» **Description of the task**
Among the lines of data below, reproduce only those from the one with "C105: 47uF (NET6, NET12) -> 47uF (GND, NET6)" through the one with "V101: AC 120V", exactly as they stand, both ends included.

Difference listings
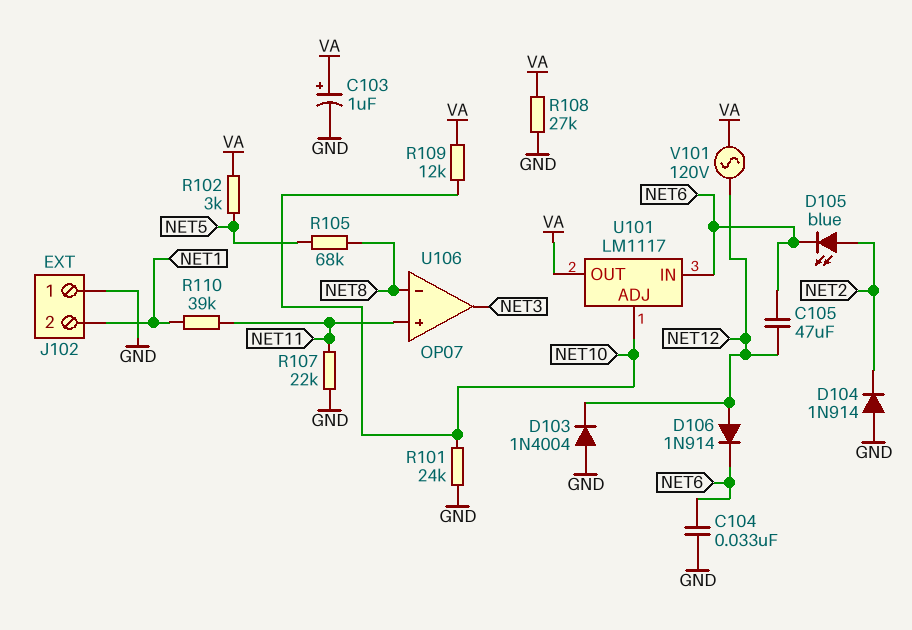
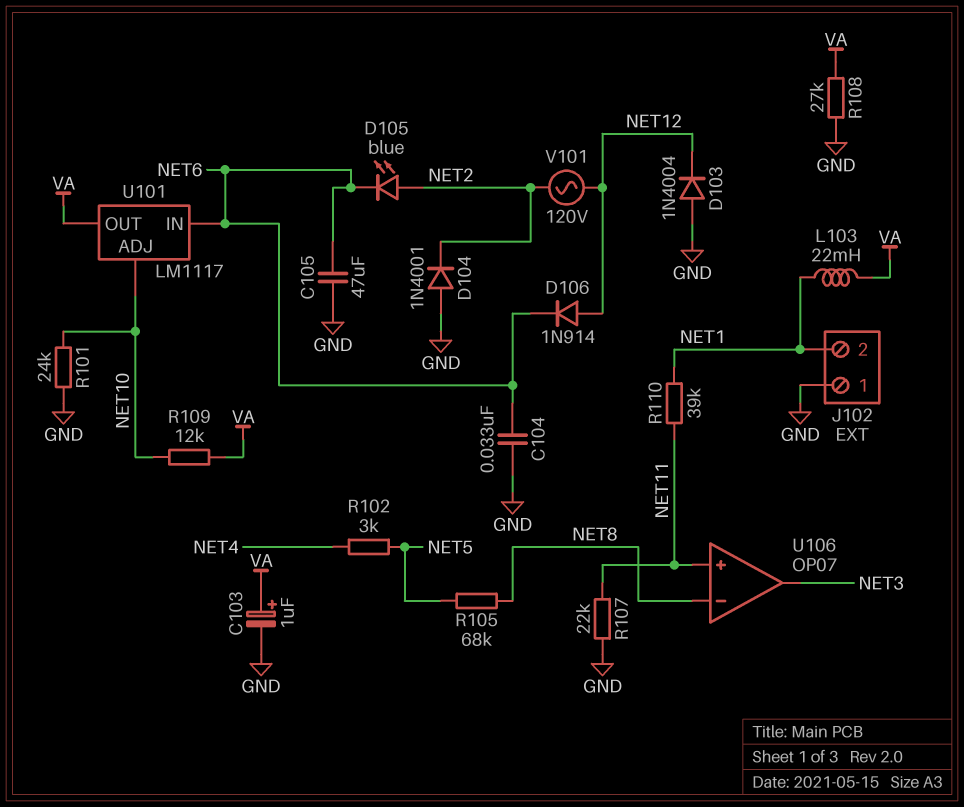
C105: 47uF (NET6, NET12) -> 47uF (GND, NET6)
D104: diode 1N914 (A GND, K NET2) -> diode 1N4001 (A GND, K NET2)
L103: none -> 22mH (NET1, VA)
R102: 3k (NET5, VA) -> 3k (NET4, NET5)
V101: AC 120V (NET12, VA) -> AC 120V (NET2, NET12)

--

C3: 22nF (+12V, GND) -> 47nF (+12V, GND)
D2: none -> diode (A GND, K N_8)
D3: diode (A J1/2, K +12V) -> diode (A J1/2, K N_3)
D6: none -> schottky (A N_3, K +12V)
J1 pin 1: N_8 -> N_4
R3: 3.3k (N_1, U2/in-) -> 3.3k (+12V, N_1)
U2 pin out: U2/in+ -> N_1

» **Output of the task**
C105: 47uF (NET6, NET12) -> 47uF (GND, NET6)
D104: diode 1N914 (A GND, K NET2) -> diode 1N4001 (A GND, K NET2)
L103: none -> 22mH (NET1, VA)
R102: 3k (NET5, VA) -> 3k (NET4, NET5)
V101: AC 120V (NET12, VA) -> AC 120V (NET2, NET12)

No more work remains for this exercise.